Problem statement: Transcribe each line below word for word.

Modification records:
++++
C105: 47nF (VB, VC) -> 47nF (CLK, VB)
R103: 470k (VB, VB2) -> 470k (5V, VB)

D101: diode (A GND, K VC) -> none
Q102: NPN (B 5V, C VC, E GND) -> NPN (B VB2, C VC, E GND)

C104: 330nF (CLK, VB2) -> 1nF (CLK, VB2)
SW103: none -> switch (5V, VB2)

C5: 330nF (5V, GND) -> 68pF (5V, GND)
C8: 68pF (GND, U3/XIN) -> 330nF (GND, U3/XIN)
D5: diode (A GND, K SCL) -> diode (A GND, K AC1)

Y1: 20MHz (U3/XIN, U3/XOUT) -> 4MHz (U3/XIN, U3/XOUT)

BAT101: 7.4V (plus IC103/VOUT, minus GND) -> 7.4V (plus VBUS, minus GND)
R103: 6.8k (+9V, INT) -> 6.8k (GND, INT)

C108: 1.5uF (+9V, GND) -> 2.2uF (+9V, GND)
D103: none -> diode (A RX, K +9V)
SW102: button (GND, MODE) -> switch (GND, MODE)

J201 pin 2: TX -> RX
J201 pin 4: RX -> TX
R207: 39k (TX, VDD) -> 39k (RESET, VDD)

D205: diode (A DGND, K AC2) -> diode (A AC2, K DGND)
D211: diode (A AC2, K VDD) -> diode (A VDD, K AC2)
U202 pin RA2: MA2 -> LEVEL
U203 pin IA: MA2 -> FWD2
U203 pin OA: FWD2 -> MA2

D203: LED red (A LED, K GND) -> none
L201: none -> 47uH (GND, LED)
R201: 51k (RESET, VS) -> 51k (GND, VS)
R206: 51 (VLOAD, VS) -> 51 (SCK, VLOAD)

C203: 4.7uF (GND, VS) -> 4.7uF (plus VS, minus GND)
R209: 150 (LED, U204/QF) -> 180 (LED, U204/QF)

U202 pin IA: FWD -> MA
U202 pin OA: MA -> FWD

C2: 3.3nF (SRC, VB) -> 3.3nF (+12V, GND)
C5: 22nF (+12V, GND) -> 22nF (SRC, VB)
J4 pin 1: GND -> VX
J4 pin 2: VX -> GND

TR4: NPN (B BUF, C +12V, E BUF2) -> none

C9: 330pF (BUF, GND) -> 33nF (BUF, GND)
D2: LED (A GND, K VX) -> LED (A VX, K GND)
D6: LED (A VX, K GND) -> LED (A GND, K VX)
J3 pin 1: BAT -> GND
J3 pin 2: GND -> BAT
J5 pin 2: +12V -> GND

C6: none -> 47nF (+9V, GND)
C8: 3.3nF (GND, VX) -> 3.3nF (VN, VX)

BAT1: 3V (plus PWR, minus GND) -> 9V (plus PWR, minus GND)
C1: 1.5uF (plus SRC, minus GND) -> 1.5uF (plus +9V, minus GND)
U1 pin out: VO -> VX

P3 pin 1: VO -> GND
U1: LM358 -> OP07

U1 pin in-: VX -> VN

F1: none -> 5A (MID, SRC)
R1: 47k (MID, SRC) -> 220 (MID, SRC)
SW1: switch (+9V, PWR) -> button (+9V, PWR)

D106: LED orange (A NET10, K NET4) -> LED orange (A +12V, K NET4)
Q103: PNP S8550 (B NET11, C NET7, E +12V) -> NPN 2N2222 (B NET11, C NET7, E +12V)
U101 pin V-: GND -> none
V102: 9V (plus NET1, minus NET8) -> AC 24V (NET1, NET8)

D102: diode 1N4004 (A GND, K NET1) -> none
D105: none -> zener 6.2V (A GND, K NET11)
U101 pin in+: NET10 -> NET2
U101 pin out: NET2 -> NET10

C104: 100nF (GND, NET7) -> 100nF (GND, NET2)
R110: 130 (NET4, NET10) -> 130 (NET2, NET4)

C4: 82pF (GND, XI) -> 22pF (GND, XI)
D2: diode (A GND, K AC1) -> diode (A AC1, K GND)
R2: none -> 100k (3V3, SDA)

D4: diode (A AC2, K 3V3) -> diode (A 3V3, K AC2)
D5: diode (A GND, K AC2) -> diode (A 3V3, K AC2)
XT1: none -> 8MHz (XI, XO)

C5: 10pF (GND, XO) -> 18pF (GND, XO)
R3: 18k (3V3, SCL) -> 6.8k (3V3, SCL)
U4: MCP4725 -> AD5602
++++
Output for this task:
C105: 47nF (VB, VC) -> 47nF (CLK, VB)
R103: 470k (VB, VB2) -> 470k (5V, VB)

D101: diode (A GND, K VC) -> none
Q102: NPN (B 5V, C VC, E GND) -> NPN (B VB2, C VC, E GND)

C104: 330nF (CLK, VB2) -> 1nF (CLK, VB2)
SW103: none -> switch (5V, VB2)

C5: 330nF (5V, GND) -> 68pF (5V, GND)
C8: 68pF (GND, U3/XIN) -> 330nF (GND, U3/XIN)
D5: diode (A GND, K SCL) -> diode (A GND, K AC1)

Y1: 20MHz (U3/XIN, U3/XOUT) -> 4MHz (U3/XIN, U3/XOUT)

BAT101: 7.4V (plus IC103/VOUT, minus GND) -> 7.4V (plus VBUS, minus GND)
R103: 6.8k (+9V, INT) -> 6.8k (GND, INT)

C108: 1.5uF (+9V, GND) -> 2.2uF (+9V, GND)
D103: none -> diode (A RX, K +9V)
SW102: button (GND, MODE) -> switch (GND, MODE)

J201 pin 2: TX -> RX
J201 pin 4: RX -> TX
R207: 39k (TX, VDD) -> 39k (RESET, VDD)

D205: diode (A DGND, K AC2) -> diode (A AC2, K DGND)
D211: diode (A AC2, K VDD) -> diode (A VDD, K AC2)
U202 pin RA2: MA2 -> LEVEL
U203 pin IA: MA2 -> FWD2
U203 pin OA: FWD2 -> MA2

D203: LED red (A LED, K GND) -> none
L201: none -> 47uH (GND, LED)
R201: 51k (RESET, VS) -> 51k (GND, VS)
R206: 51 (VLOAD, VS) -> 51 (SCK, VLOAD)

C203: 4.7uF (GND, VS) -> 4.7uF (plus VS, minus GND)
R209: 150 (LED, U204/QF) -> 180 (LED, U204/QF)

U202 pin IA: FWD -> MA
U202 pin OA: MA -> FWD

C2: 3.3nF (SRC, VB) -> 3.3nF (+12V, GND)
C5: 22nF (+12V, GND) -> 22nF (SRC, VB)
J4 pin 1: GND -> VX
J4 pin 2: VX -> GND

TR4: NPN (B BUF, C +12V, E BUF2) -> none

C9: 330pF (BUF, GND) -> 33nF (BUF, GND)
D2: LED (A GND, K VX) -> LED (A VX, K GND)
D6: LED (A VX, K GND) -> LED (A GND, K VX)
J3 pin 1: BAT -> GND
J3 pin 2: GND -> BAT
J5 pin 2: +12V -> GND

C6: none -> 47nF (+9V, GND)
C8: 3.3nF (GND, VX) -> 3.3nF (VN, VX)

BAT1: 3V (plus PWR, minus GND) -> 9V (plus PWR, minus GND)
C1: 1.5uF (plus SRC, minus GND) -> 1.5uF (plus +9V, minus GND)
U1 pin out: VO -> VX

P3 pin 1: VO -> GND
U1: LM358 -> OP07

U1 pin in-: VX -> VN

F1: none -> 5A (MID, SRC)
R1: 47k (MID, SRC) -> 220 (MID, SRC)
SW1: switch (+9V, PWR) -> button (+9V, PWR)

D106: LED orange (A NET10, K NET4) -> LED orange (A +12V, K NET4)
Q103: PNP S8550 (B NET11, C NET7, E +12V) -> NPN 2N2222 (B NET11, C NET7, E +12V)
U101 pin V-: GND -> none
V102: 9V (plus NET1, minus NET8) -> AC 24V (NET1, NET8)

D102: diode 1N4004 (A GND, K NET1) -> none
D105: none -> zener 6.2V (A GND, K NET11)
U101 pin in+: NET10 -> NET2
U101 pin out: NET2 -> NET10

C104: 100nF (GND, NET7) -> 100nF (GND, NET2)
R110: 130 (NET4, NET10) -> 130 (NET2, NET4)

C4: 82pF (GND, XI) -> 22pF (GND, XI)
D2: diode (A GND, K AC1) -> diode (A AC1, K GND)
R2: none -> 100k (3V3, SDA)

D4: diode (A AC2, K 3V3) -> diode (A 3V3, K AC2)
D5: diode (A GND, K AC2) -> diode (A 3V3, K AC2)
XT1: none -> 8MHz (XI, XO)

C5: 10pF (GND, XO) -> 18pF (GND, XO)
R3: 18k (3V3, SCL) -> 6.8k (3V3, SCL)
U4: MCP4725 -> AD5602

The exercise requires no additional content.